=== Begin Enclosure ===

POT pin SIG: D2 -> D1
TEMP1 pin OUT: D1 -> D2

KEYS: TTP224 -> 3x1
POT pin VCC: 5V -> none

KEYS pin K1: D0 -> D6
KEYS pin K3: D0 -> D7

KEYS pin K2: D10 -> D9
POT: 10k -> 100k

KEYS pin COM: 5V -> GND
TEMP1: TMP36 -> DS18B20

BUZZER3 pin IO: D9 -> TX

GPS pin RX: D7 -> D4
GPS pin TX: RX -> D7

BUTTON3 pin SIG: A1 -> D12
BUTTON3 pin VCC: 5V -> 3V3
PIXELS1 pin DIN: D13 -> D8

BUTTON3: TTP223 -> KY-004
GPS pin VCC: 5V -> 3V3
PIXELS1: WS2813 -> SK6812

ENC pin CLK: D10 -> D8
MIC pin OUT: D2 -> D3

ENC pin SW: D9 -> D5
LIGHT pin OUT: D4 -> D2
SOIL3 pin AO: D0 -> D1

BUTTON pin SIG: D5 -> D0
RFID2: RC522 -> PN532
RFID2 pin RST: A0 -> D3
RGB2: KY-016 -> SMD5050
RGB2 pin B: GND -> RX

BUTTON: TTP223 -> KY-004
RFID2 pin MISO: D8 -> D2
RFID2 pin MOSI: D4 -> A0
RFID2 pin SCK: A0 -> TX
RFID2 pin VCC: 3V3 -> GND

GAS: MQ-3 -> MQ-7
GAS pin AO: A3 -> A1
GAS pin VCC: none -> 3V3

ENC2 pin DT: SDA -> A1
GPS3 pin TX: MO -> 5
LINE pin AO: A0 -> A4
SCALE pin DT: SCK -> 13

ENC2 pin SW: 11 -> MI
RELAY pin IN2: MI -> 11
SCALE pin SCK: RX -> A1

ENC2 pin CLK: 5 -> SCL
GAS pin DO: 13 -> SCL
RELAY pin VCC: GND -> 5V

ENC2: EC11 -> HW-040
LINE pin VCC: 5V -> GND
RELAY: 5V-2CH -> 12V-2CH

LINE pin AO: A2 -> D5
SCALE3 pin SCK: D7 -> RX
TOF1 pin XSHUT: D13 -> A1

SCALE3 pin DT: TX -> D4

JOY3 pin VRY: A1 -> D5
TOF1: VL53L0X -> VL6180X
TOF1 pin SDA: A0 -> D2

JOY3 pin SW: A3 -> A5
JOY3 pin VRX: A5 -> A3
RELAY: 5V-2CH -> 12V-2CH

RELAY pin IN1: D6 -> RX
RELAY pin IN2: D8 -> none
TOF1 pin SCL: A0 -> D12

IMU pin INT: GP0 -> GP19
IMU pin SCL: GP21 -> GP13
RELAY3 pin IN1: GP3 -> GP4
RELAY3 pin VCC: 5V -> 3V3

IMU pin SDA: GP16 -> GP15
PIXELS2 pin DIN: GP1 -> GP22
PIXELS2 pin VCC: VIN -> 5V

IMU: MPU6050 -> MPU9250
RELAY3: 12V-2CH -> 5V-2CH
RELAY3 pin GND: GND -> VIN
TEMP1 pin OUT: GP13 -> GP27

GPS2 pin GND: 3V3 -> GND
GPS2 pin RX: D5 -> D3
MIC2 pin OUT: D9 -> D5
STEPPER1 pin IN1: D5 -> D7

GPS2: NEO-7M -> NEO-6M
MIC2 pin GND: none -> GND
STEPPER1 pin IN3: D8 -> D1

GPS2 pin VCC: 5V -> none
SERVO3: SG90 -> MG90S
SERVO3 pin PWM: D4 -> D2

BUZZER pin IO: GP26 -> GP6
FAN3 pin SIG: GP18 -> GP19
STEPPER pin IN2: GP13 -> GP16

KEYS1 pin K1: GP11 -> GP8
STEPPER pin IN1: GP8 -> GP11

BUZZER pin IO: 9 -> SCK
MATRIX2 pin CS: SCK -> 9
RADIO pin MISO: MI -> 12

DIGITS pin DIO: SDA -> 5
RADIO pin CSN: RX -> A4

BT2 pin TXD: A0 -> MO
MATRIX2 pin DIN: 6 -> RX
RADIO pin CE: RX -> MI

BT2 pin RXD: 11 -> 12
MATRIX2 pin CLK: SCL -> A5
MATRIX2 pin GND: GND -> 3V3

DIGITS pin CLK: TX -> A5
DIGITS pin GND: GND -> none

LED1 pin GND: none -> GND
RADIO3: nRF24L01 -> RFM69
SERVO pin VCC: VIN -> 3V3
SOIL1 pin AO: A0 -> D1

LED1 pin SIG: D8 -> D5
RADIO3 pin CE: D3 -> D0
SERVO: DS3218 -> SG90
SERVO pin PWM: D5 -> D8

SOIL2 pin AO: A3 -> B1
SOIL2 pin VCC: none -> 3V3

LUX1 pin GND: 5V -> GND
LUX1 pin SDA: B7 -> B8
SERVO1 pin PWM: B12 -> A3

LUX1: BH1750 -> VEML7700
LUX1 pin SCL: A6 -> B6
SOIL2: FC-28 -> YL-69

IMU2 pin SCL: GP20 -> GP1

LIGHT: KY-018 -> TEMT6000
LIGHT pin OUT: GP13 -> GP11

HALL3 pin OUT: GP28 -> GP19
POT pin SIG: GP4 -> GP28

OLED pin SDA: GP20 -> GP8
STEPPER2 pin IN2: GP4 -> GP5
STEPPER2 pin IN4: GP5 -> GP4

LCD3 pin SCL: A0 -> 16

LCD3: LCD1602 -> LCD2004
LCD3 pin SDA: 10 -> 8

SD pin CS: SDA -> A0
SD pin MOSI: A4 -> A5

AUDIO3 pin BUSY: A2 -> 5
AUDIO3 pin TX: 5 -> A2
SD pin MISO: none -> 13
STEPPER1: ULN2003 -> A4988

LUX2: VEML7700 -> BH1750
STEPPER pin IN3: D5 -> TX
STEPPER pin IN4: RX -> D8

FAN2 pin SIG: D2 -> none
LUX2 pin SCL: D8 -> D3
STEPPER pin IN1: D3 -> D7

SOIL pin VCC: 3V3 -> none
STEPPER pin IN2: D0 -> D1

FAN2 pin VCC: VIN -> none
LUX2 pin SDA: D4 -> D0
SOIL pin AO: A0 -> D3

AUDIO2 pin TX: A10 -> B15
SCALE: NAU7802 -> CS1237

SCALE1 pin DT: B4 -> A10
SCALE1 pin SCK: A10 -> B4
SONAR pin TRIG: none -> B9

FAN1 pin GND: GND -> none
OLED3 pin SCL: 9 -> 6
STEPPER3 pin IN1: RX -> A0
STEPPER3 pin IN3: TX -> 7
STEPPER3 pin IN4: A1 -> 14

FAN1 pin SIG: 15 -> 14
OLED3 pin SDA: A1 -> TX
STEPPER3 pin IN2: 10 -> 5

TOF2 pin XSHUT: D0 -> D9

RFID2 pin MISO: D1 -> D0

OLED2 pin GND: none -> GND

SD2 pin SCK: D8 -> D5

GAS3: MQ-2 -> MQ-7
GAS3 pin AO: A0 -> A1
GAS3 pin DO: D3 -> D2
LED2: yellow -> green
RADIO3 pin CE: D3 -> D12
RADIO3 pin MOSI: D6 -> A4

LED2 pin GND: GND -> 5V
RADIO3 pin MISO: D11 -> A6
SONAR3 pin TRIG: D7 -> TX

=== End Enclosure ===

Work instructions: In the material above, please count the lines that hold the word "MISO" and answer with only that number.

Exercise response: 5